** Opening Data for review block **

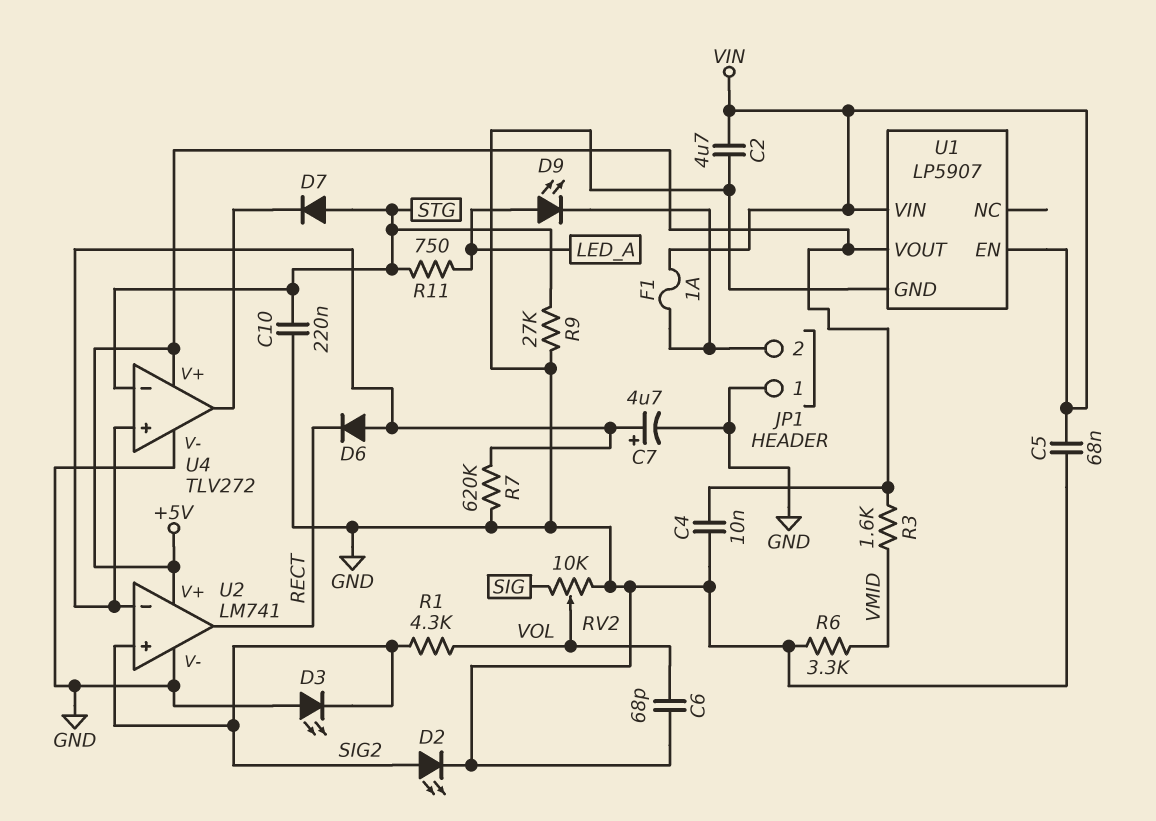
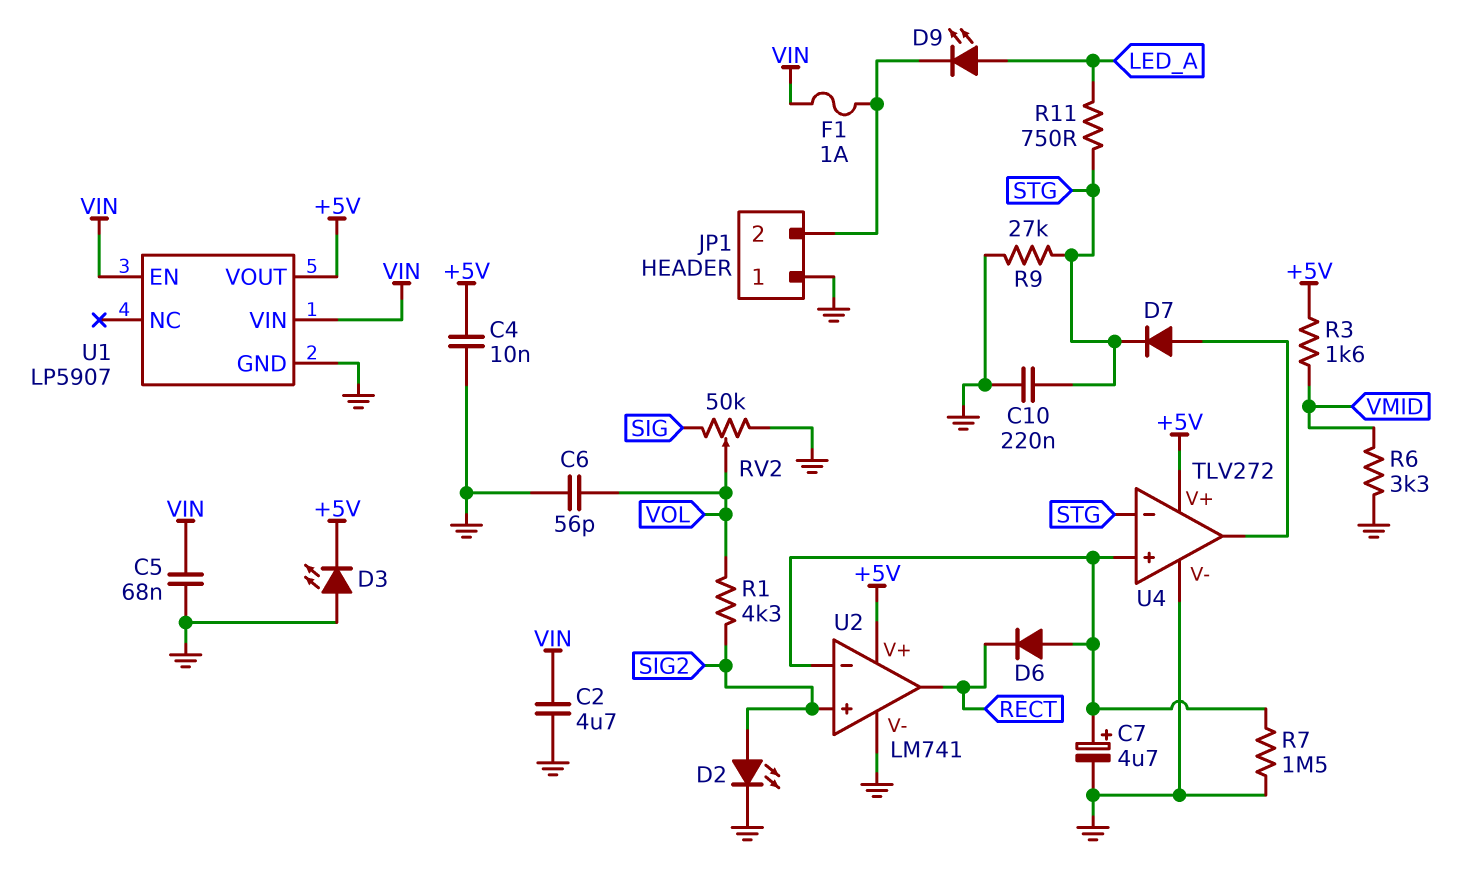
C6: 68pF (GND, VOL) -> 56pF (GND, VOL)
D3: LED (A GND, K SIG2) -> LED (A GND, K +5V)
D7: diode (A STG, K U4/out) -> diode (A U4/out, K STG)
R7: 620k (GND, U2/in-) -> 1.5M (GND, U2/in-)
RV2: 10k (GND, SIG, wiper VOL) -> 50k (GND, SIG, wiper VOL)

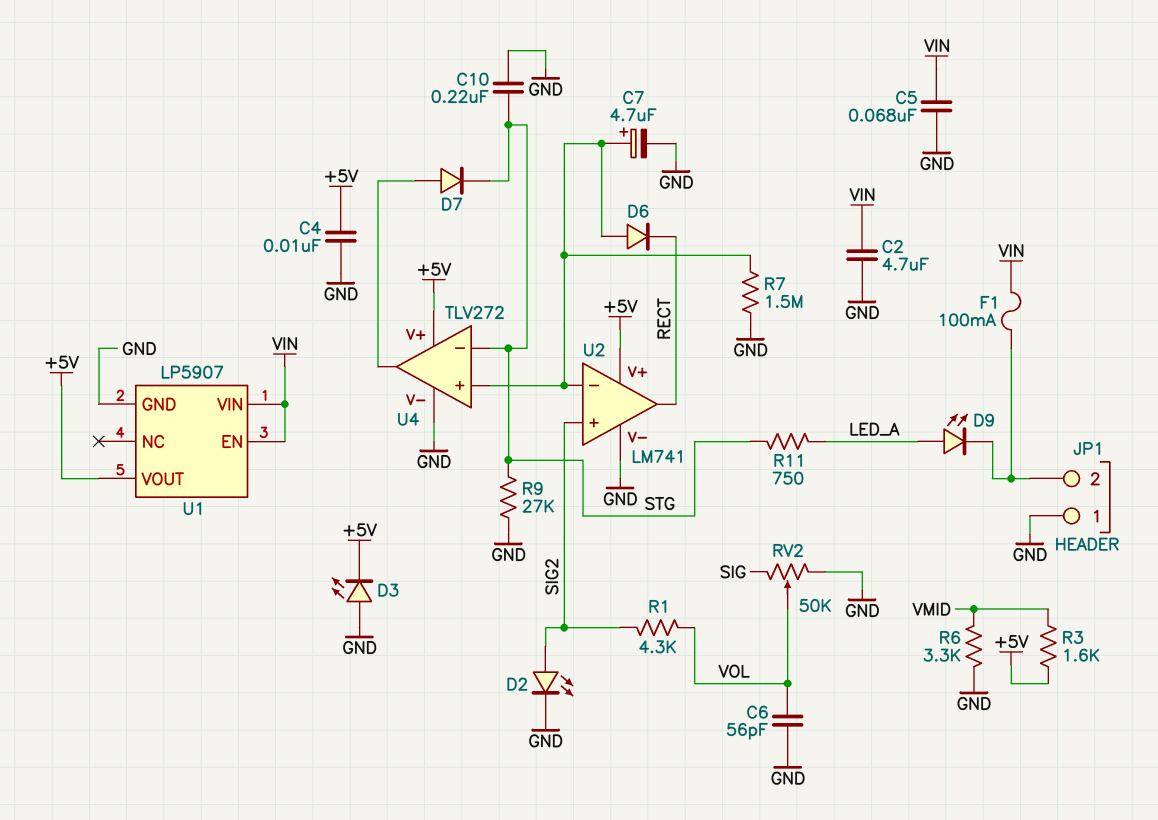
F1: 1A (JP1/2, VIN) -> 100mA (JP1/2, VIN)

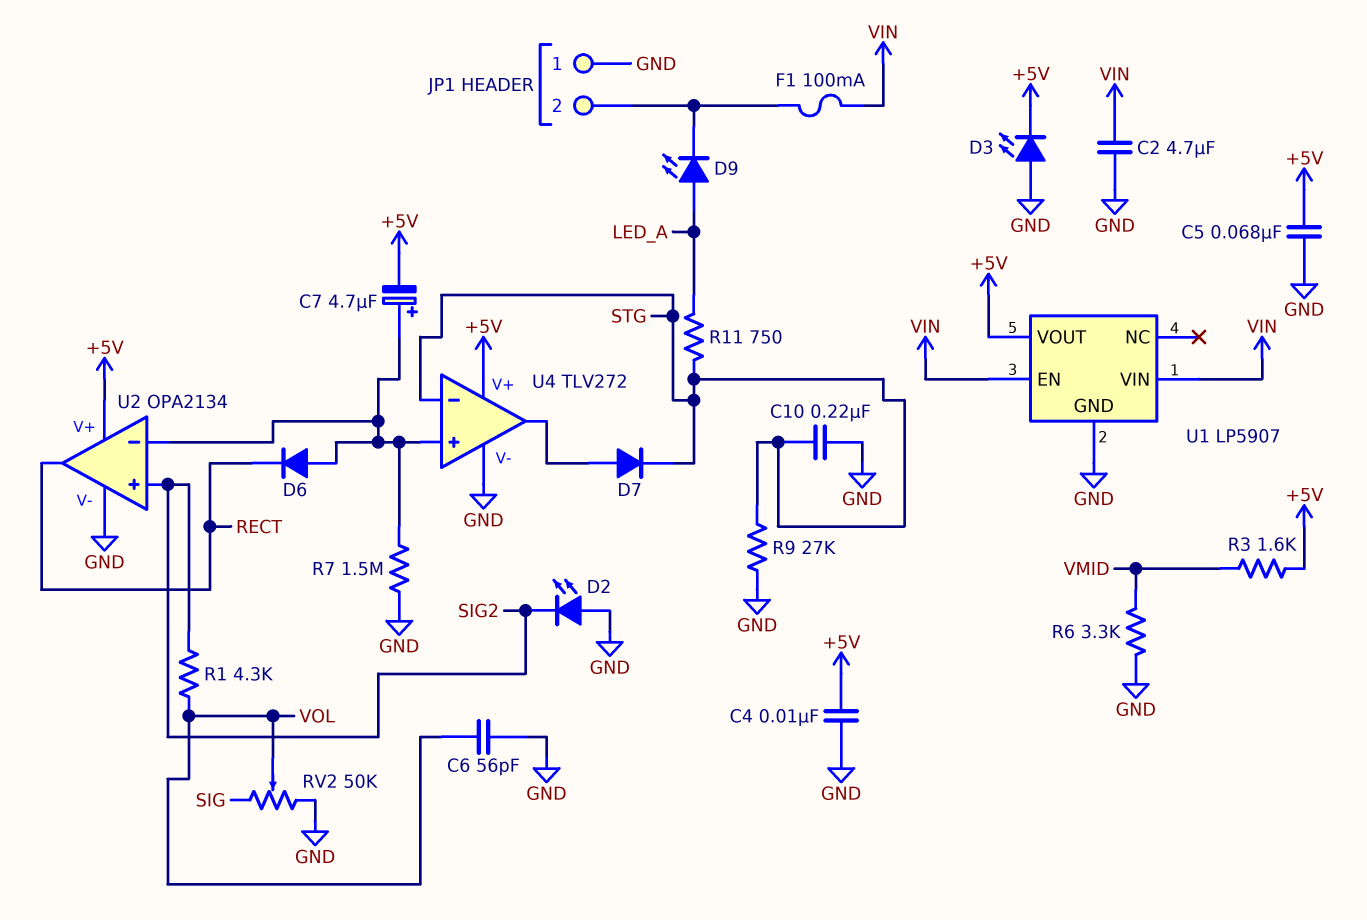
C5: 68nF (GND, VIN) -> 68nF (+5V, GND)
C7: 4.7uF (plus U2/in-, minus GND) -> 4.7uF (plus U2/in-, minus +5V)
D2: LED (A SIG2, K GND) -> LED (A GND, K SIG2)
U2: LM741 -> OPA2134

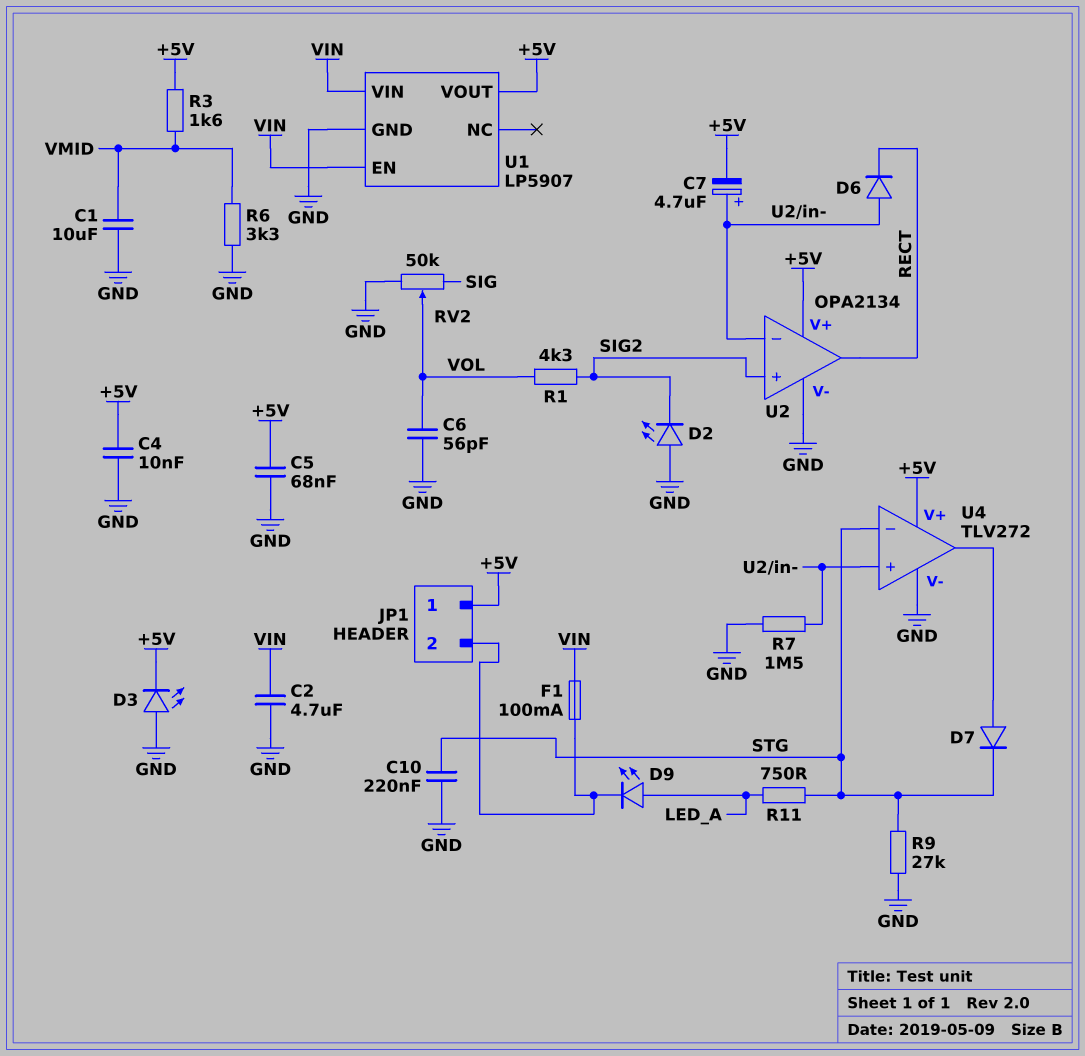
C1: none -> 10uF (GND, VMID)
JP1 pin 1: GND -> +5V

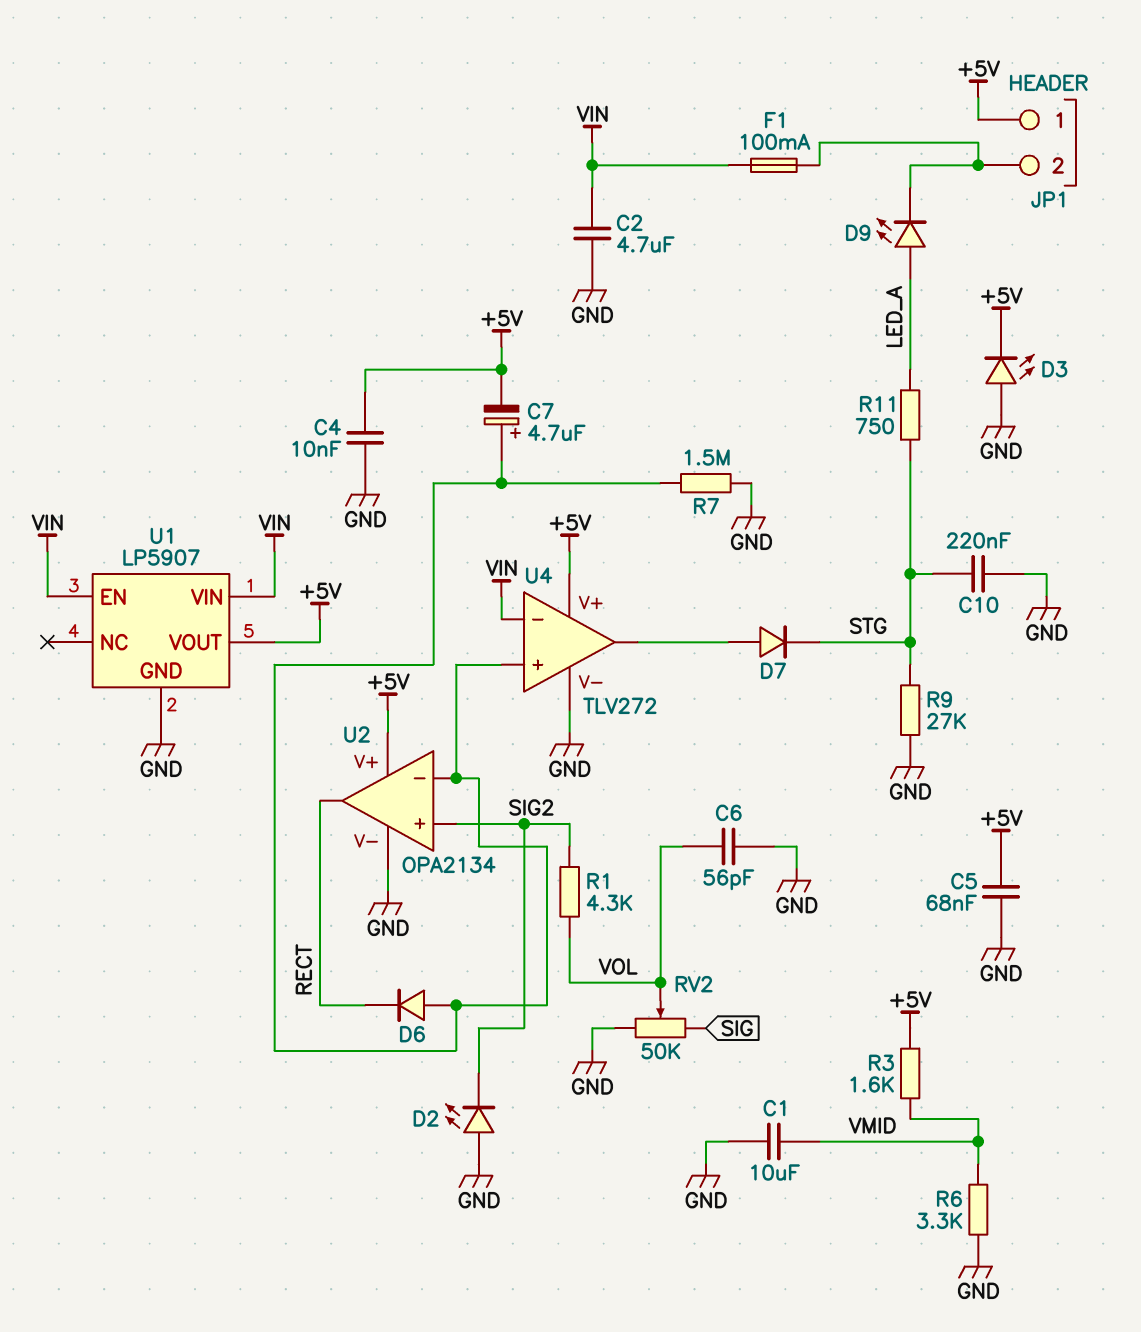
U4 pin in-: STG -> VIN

** Closing Data for review block **

Exercise instructions:
Your answer must be the lines from the one containing "RV2: 10k (GND, SIG, wiper" through the last line of the records, copied exactly, with no pictures.

Worked solution:
RV2: 10k (GND, SIG, wiper VOL) -> 50k (GND, SIG, wiper VOL)

F1: 1A (JP1/2, VIN) -> 100mA (JP1/2, VIN)

C5: 68nF (GND, VIN) -> 68nF (+5V, GND)
C7: 4.7uF (plus U2/in-, minus GND) -> 4.7uF (plus U2/in-, minus +5V)
D2: LED (A SIG2, K GND) -> LED (A GND, K SIG2)
U2: LM741 -> OPA2134

C1: none -> 10uF (GND, VMID)
JP1 pin 1: GND -> +5V

U4 pin in-: STG -> VIN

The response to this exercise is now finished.